#### Provided data
================

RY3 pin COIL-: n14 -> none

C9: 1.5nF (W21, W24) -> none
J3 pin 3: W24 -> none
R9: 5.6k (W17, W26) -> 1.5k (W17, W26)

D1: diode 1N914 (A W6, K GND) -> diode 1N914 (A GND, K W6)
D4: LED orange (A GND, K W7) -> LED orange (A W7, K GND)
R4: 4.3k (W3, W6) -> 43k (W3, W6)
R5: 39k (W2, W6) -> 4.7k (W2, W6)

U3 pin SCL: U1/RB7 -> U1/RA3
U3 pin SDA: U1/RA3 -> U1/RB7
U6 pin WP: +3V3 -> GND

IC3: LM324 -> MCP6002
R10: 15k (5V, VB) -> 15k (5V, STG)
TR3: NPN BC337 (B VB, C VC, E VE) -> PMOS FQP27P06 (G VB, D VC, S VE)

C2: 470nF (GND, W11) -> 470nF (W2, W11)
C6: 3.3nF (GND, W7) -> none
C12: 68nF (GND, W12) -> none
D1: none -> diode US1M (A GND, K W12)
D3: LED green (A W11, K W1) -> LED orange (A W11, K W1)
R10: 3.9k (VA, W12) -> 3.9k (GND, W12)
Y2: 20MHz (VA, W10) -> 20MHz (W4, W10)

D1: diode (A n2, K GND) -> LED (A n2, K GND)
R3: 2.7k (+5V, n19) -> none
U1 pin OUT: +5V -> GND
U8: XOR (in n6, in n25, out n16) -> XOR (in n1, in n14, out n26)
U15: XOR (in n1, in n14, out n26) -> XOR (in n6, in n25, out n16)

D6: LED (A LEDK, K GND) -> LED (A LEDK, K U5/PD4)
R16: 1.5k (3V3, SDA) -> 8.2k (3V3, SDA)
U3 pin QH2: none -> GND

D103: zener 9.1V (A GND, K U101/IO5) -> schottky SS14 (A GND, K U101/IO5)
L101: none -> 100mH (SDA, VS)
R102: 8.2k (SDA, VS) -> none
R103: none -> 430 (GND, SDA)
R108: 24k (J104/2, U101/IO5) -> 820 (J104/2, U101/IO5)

================

#### What you should do
Each line in the listing that contains "orange" should be returned.

#### Final answer
D4: LED orange (A GND, K W7) -> LED orange (A W7, K GND)
D3: LED green (A W11, K W1) -> LED orange (A W11, K W1)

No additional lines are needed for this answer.